* Aim of the exercise
A word-for-word copy of the data, with no images, is the required answer.

* Dataset excerpt
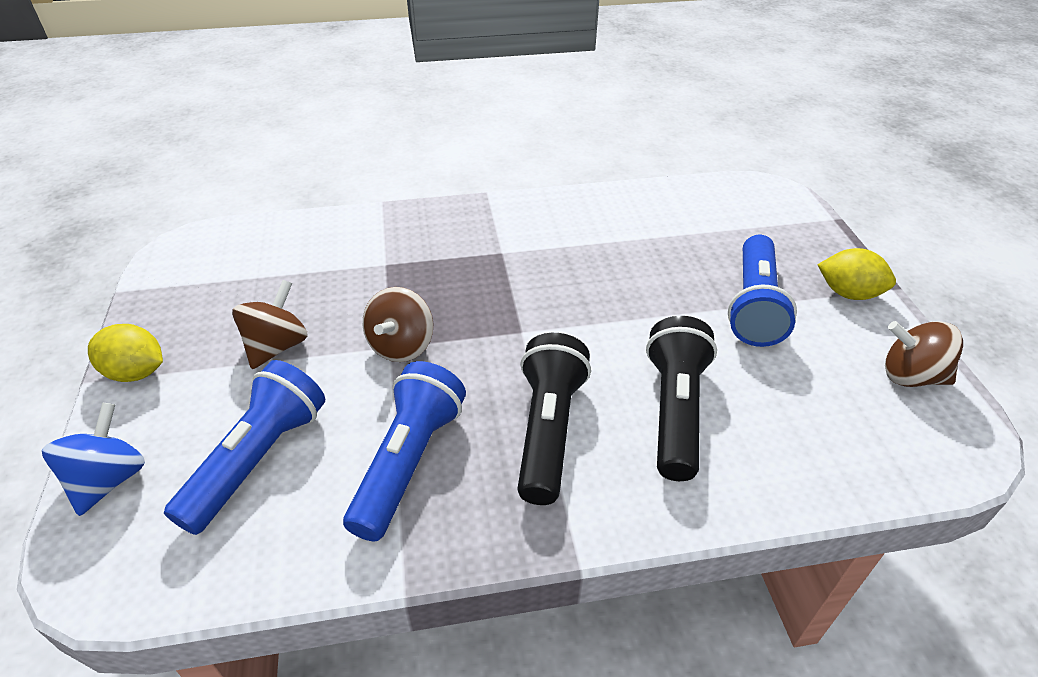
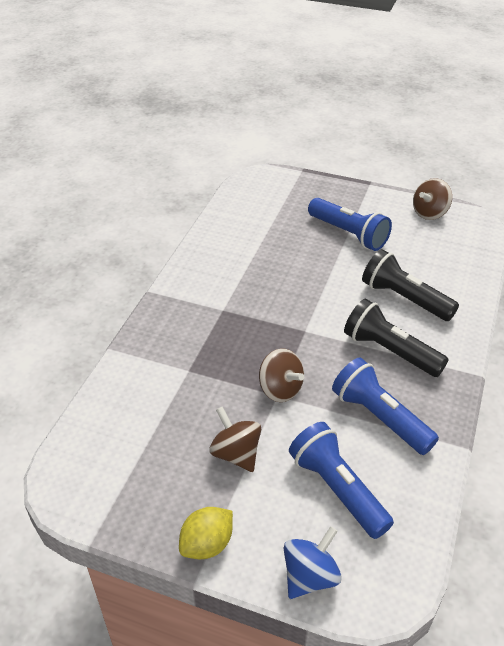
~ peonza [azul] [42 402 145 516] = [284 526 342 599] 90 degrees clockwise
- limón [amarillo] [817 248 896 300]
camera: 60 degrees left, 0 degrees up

* Response below
~ peonza [azul] [42 402 145 516] = [284 526 342 599] 90 degrees clockwise
- limón [amarillo] [817 248 896 300]
camera: 60 degrees left, 0 degrees up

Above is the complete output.